• Exercise instructions
For the data below, restate word for word only the lines from the line containing "(494, 164) = (245, 326): grey" through the line containing "(757, 479) = (653, 309): none", both ends included.

• Recorded information
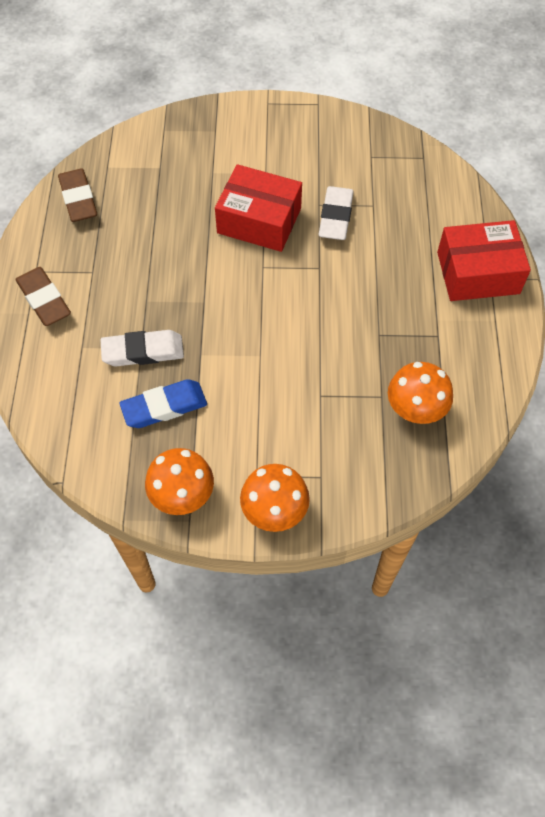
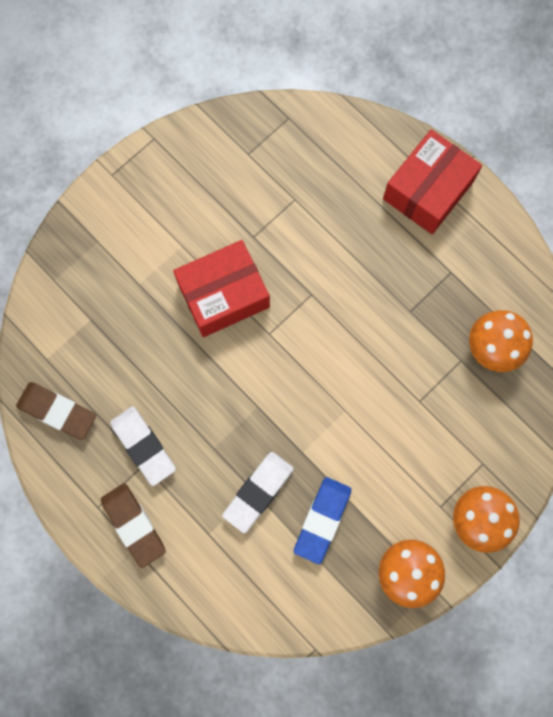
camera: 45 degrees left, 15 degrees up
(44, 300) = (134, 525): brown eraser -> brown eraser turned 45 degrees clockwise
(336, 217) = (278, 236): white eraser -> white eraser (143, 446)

---

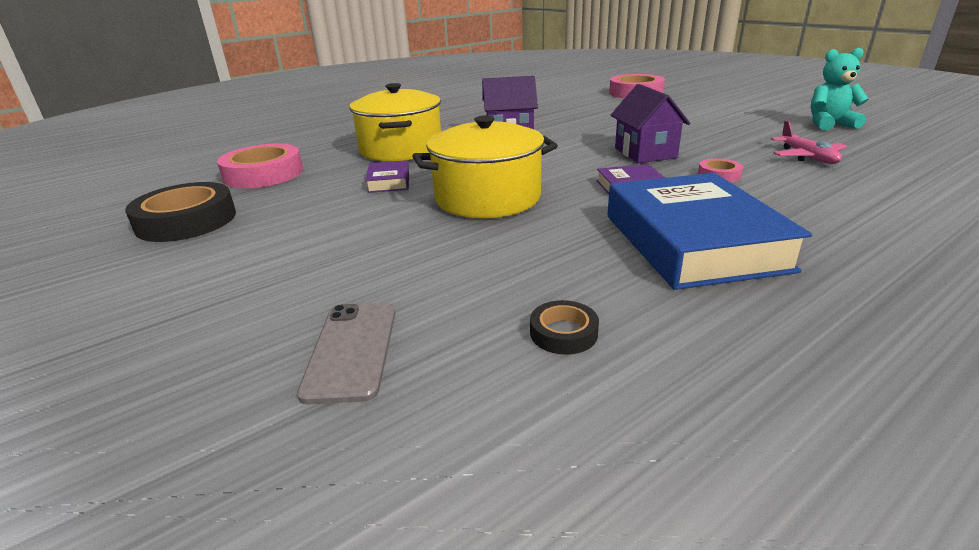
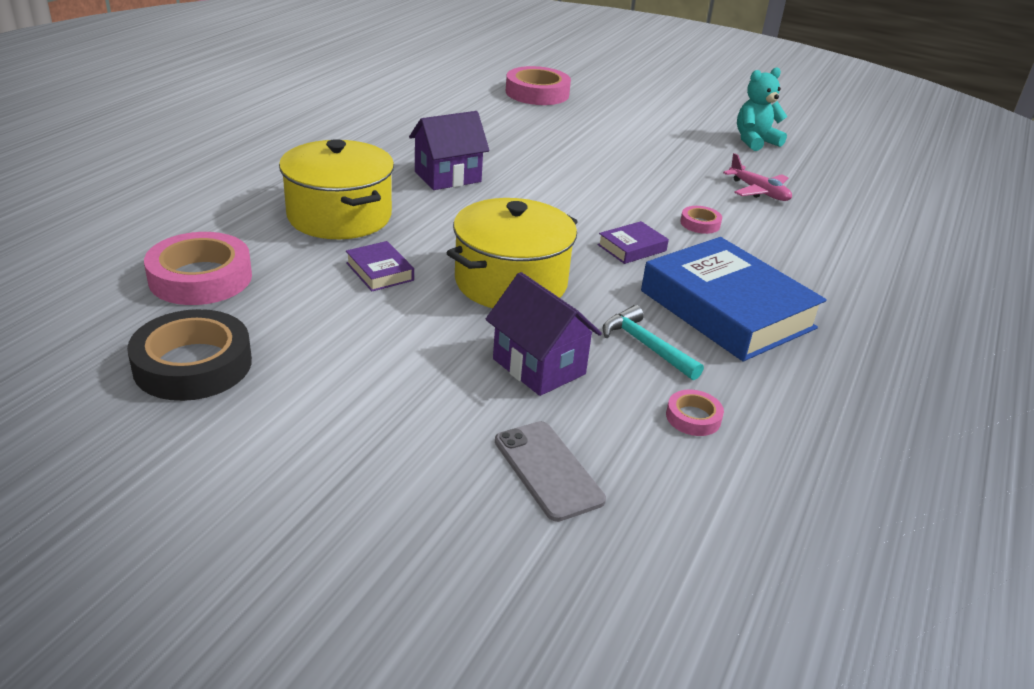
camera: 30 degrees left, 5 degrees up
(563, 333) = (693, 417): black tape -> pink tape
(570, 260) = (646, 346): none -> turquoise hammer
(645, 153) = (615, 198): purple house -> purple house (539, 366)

...

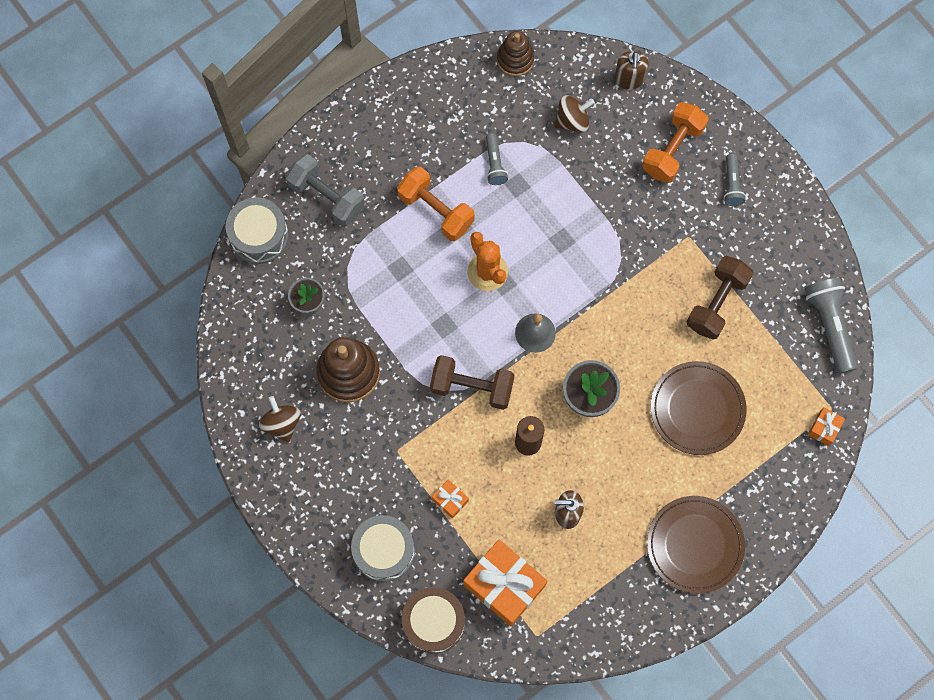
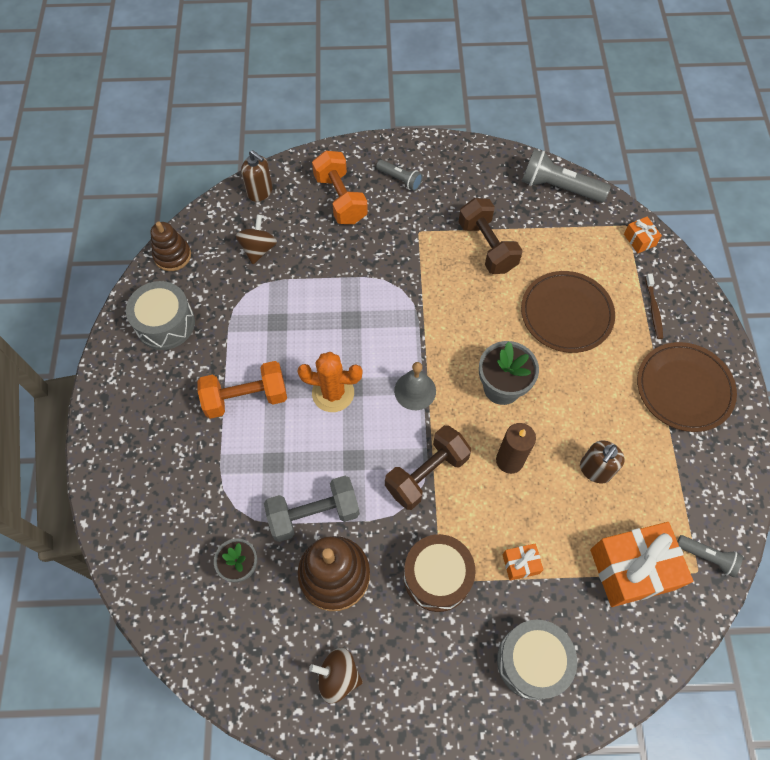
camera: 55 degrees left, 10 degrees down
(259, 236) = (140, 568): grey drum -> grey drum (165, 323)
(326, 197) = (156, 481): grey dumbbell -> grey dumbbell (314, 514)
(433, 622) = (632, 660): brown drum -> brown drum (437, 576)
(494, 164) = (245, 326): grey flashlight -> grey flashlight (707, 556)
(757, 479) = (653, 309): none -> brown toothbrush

• Response box
(494, 164) = (245, 326): grey flashlight -> grey flashlight (707, 556)
(757, 479) = (653, 309): none -> brown toothbrush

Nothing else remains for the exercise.